### Data excerpt
+-------+

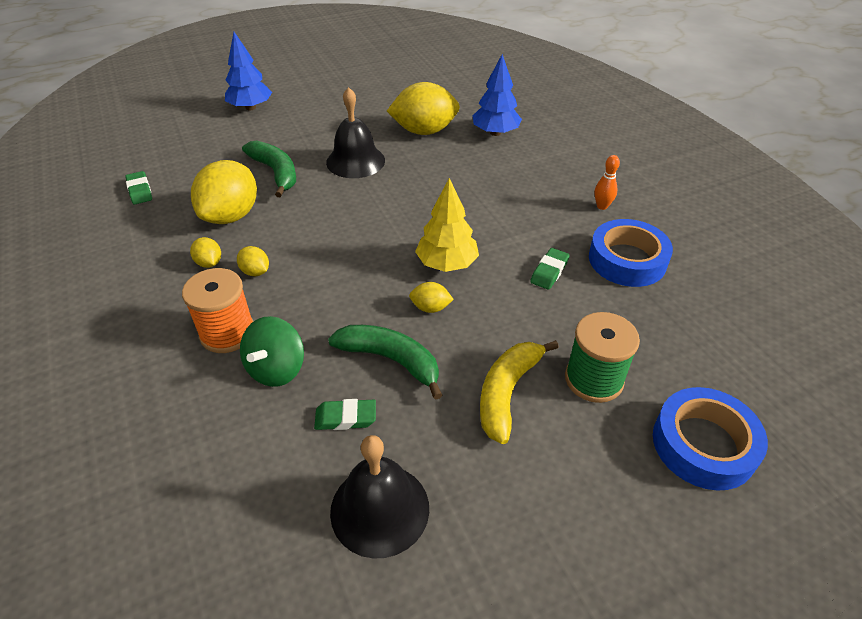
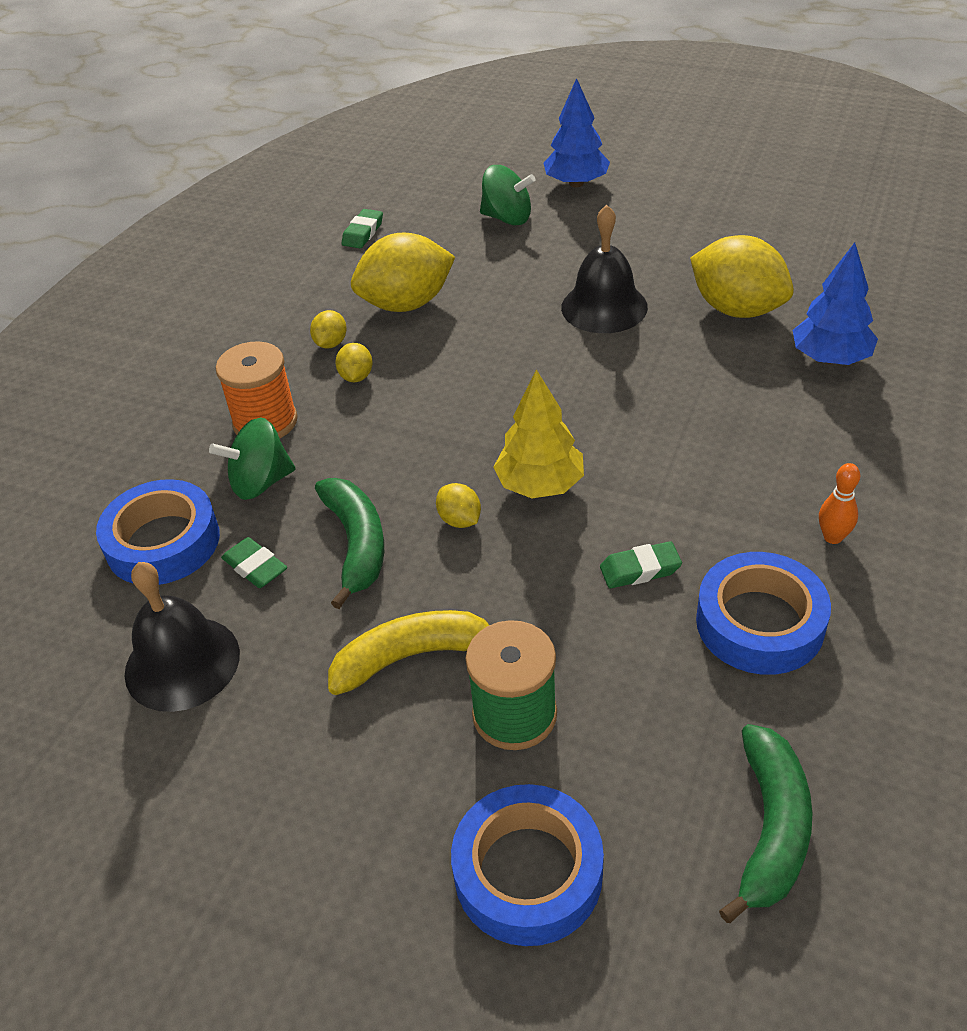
camera: 50 degrees right, 0 degrees up
(232, 142) = (507, 218): none -> green spinning top
(257, 451) = (163, 542): none -> blue tape
(276, 173) = (505, 277): green banana -> green banana (771, 828)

+-------+

### Problem statement
Begin with the line that contains "(232, 142) = (507, 218): none" and end with the last line of the data. Repeat those two lines and all between them exactly.

### Expected answer
(232, 142) = (507, 218): none -> green spinning top
(257, 451) = (163, 542): none -> blue tape
(276, 173) = (505, 277): green banana -> green banana (771, 828)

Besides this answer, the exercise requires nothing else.